Scene comparison data

┌────────

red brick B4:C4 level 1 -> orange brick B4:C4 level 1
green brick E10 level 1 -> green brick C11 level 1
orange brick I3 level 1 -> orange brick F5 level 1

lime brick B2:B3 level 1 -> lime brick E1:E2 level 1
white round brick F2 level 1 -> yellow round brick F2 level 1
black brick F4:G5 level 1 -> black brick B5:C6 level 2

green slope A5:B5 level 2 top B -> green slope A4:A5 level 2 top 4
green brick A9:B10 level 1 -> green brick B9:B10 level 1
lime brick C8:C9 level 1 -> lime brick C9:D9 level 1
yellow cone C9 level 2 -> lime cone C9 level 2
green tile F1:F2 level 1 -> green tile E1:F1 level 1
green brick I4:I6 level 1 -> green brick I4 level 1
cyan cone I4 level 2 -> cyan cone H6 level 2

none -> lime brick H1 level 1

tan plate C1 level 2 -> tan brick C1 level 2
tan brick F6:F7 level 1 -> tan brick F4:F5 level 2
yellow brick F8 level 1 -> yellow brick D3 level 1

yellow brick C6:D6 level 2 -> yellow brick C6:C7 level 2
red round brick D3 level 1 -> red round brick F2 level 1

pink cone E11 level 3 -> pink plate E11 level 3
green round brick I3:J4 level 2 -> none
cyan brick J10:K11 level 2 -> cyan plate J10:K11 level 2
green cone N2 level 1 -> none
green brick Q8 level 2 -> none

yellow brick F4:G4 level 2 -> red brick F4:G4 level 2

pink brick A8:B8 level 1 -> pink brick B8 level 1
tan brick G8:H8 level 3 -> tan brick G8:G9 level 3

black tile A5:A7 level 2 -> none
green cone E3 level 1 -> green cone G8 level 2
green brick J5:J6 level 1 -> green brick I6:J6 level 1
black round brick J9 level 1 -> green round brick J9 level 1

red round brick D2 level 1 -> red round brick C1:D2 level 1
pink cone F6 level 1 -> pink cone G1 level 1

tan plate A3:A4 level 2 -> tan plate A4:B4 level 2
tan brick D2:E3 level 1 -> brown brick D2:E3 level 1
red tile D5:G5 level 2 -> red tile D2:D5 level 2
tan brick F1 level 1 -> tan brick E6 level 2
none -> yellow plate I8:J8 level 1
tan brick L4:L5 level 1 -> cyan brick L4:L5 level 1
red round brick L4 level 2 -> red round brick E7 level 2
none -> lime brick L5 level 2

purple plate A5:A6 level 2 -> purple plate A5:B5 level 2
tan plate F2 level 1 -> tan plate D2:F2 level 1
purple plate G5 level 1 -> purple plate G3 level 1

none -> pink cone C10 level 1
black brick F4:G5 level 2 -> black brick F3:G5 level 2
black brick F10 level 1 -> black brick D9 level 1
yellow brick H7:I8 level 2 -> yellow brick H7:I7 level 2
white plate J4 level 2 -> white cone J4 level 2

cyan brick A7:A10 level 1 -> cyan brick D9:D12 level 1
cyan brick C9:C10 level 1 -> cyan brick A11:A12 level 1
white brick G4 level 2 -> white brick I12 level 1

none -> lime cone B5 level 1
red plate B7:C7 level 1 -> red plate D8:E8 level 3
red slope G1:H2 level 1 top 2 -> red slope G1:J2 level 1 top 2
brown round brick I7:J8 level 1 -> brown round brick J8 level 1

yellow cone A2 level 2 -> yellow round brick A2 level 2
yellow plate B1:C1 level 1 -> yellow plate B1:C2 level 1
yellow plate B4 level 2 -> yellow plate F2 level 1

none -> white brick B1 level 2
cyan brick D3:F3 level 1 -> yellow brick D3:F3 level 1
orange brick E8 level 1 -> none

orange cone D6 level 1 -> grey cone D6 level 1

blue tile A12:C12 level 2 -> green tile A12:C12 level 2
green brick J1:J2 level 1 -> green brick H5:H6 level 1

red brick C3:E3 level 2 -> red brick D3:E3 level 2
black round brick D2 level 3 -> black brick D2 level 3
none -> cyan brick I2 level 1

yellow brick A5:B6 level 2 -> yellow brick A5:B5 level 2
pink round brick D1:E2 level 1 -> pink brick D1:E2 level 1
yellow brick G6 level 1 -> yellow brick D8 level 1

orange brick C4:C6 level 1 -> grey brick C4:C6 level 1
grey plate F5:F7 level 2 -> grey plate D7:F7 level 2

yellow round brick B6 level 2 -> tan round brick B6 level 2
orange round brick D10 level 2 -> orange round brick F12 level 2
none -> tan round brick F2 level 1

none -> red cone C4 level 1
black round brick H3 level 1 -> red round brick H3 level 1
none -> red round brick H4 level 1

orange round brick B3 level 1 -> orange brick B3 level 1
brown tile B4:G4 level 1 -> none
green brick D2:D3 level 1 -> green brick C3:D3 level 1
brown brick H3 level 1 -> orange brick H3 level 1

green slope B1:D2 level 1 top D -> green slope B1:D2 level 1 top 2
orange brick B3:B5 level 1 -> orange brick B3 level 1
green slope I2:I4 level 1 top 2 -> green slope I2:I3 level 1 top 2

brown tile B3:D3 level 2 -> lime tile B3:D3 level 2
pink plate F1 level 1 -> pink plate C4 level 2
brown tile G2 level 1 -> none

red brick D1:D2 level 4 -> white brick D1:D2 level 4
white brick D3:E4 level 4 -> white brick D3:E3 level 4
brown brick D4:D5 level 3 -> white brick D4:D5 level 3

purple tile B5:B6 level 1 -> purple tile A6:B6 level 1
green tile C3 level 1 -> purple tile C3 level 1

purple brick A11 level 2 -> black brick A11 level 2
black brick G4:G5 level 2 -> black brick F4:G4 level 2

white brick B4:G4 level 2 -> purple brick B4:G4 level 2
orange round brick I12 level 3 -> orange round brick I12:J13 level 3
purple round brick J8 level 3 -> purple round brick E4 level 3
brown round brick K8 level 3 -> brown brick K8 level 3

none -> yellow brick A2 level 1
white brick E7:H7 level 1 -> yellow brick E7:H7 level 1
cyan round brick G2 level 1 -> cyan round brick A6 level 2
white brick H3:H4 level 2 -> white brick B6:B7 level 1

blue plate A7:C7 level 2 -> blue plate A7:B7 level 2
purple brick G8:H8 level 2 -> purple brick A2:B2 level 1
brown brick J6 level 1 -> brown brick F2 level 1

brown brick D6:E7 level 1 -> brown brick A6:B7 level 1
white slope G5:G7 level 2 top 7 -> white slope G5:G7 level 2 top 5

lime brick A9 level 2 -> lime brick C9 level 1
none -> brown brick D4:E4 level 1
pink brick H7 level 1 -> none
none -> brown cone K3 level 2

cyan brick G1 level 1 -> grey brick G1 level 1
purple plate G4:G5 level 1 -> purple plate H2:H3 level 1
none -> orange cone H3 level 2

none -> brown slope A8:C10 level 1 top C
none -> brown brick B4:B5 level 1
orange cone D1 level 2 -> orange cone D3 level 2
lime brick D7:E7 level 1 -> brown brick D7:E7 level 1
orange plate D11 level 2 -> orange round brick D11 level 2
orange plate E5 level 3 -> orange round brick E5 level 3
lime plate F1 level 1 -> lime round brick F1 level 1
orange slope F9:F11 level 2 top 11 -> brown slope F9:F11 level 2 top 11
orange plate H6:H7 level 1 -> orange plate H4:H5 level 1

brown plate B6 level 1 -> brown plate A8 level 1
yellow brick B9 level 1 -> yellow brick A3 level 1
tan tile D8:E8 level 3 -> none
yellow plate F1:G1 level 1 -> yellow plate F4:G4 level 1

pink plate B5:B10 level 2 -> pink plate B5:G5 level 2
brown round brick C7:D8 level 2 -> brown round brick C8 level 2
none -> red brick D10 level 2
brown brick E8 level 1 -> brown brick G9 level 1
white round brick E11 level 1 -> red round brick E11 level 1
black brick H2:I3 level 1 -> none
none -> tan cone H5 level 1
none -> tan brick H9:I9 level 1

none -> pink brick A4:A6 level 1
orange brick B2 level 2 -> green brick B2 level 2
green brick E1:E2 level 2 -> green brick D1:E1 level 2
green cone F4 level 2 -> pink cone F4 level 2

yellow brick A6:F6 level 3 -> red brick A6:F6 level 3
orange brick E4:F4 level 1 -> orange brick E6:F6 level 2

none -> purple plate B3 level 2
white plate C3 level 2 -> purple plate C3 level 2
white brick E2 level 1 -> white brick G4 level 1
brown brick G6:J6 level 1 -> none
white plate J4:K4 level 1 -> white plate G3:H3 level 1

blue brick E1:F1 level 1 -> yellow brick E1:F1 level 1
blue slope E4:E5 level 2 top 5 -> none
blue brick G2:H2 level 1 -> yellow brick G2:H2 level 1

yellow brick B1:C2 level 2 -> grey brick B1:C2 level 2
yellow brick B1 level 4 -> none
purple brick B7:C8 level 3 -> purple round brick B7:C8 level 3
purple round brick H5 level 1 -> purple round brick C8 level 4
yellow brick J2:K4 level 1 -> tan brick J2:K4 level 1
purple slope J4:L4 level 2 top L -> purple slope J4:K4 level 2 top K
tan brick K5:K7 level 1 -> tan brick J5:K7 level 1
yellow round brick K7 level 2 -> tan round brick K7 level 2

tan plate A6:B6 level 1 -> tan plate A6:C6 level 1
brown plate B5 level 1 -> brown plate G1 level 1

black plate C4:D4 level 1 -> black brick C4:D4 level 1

└────────

▸ About this exercise
Take the line containing "blue brick E1:F1" as the start and the last line of the data as the end, and reproduce that range exactly.

▸ Task response
blue brick E1:F1 level 1 -> yellow brick E1:F1 level 1
blue slope E4:E5 level 2 top 5 -> none
blue brick G2:H2 level 1 -> yellow brick G2:H2 level 1

yellow brick B1:C2 level 2 -> grey brick B1:C2 level 2
yellow brick B1 level 4 -> none
purple brick B7:C8 level 3 -> purple round brick B7:C8 level 3
purple round brick H5 level 1 -> purple round brick C8 level 4
yellow brick J2:K4 level 1 -> tan brick J2:K4 level 1
purple slope J4:L4 level 2 top L -> purple slope J4:K4 level 2 top K
tan brick K5:K7 level 1 -> tan brick J5:K7 level 1
yellow round brick K7 level 2 -> tan round brick K7 level 2

tan plate A6:B6 level 1 -> tan plate A6:C6 level 1
brown plate B5 level 1 -> brown plate G1 level 1

black plate C4:D4 level 1 -> black brick C4:D4 level 1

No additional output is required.